▶ What the task requires
Output the line that contains "F3: 750mA (SIG1, SIG11) -> none" and every line after it to the end of the entries, with nothing added or left out.

▶ Exercise inputs

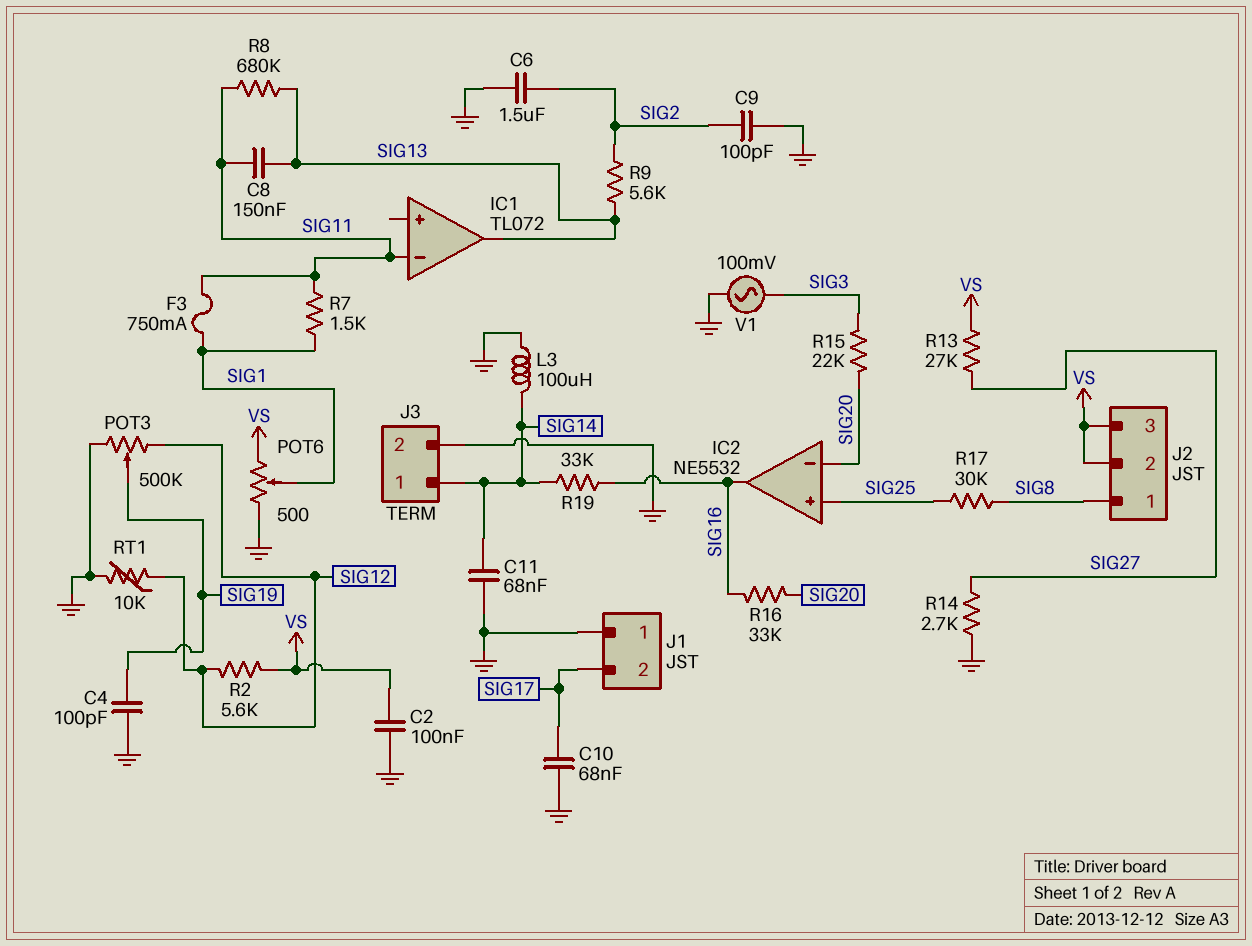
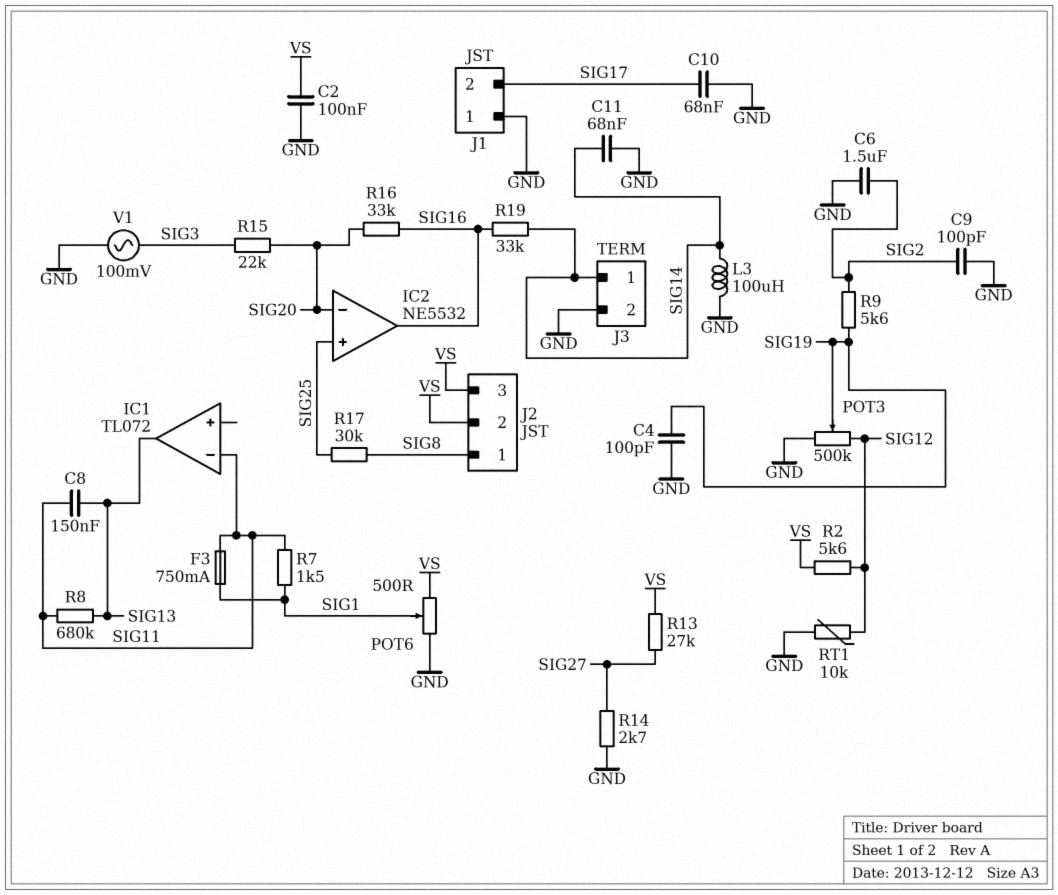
R9: 5.6k (SIG2, SIG13) -> 5.6k (SIG2, SIG19)

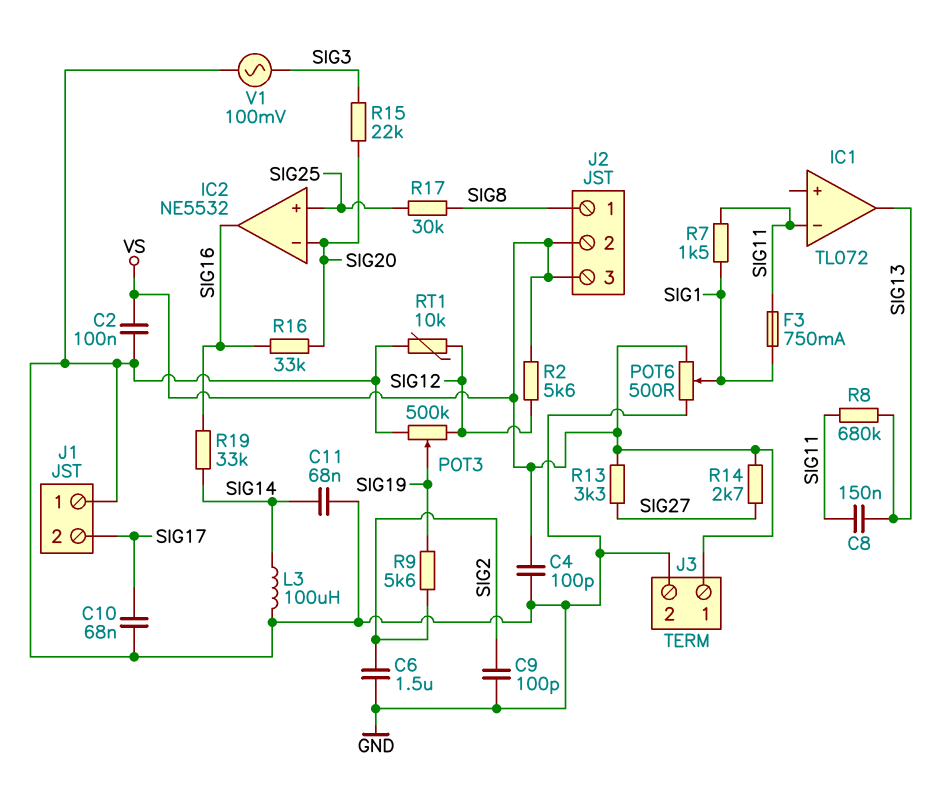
C4: 100pF (GND, SIG19) -> 100pF (GND, VS)
J3 pin 1: SIG14 -> VS
R13: 27k (SIG27, VS) -> 3.3k (SIG27, VS)
R14: 2.7k (GND, SIG27) -> 2.7k (SIG27, VS)

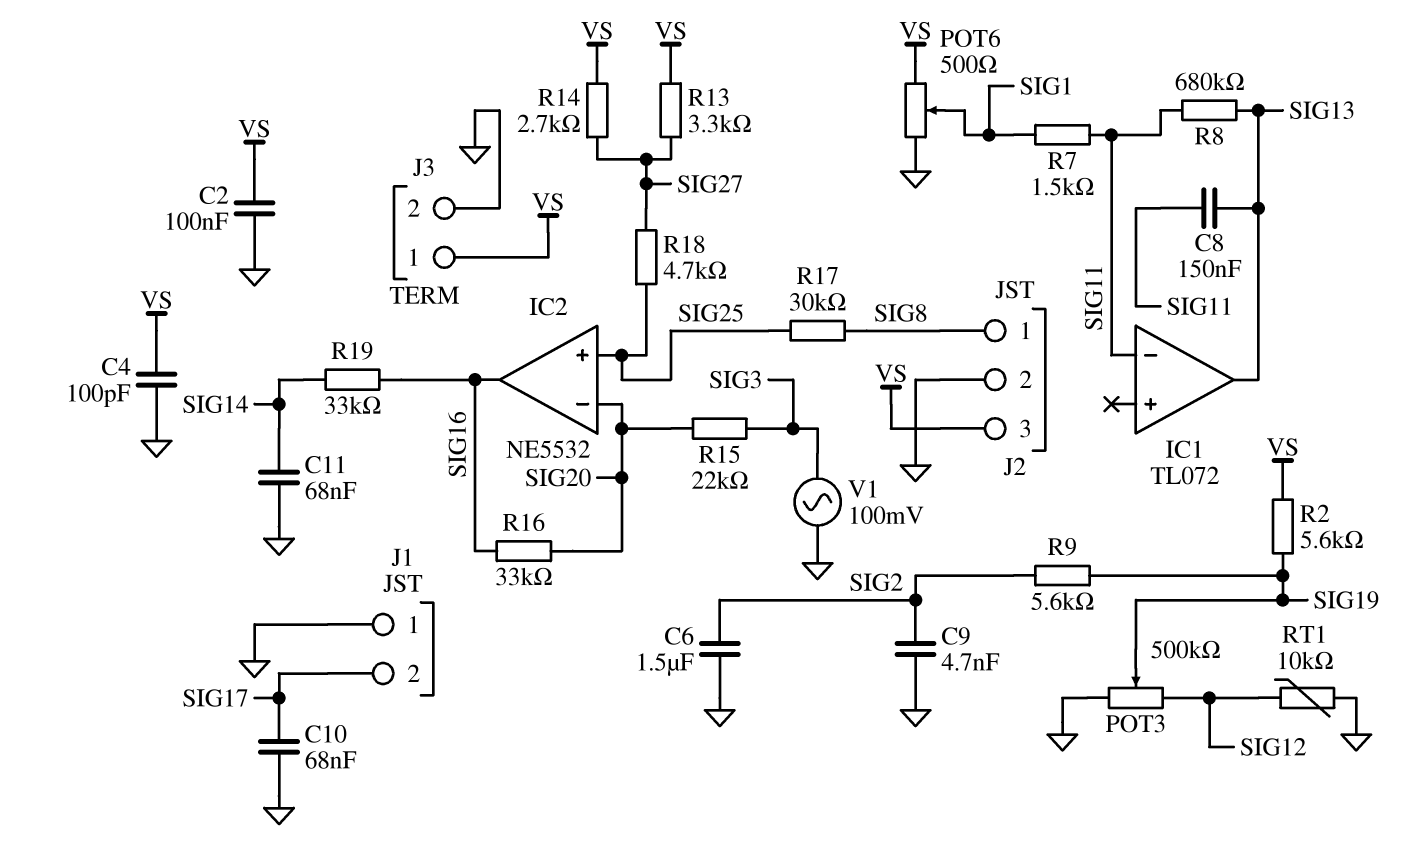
C9: 100pF (GND, SIG2) -> 4.7nF (GND, SIG2)
F3: 750mA (SIG1, SIG11) -> none
J2 pin 2: VS -> GND
L3: 100uH (GND, SIG14) -> none
R2: 5.6k (SIG12, VS) -> 5.6k (SIG19, VS)
R18: none -> 4.7k (SIG25, SIG27)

▶ Your response
F3: 750mA (SIG1, SIG11) -> none
J2 pin 2: VS -> GND
L3: 100uH (GND, SIG14) -> none
R2: 5.6k (SIG12, VS) -> 5.6k (SIG19, VS)
R18: none -> 4.7k (SIG25, SIG27)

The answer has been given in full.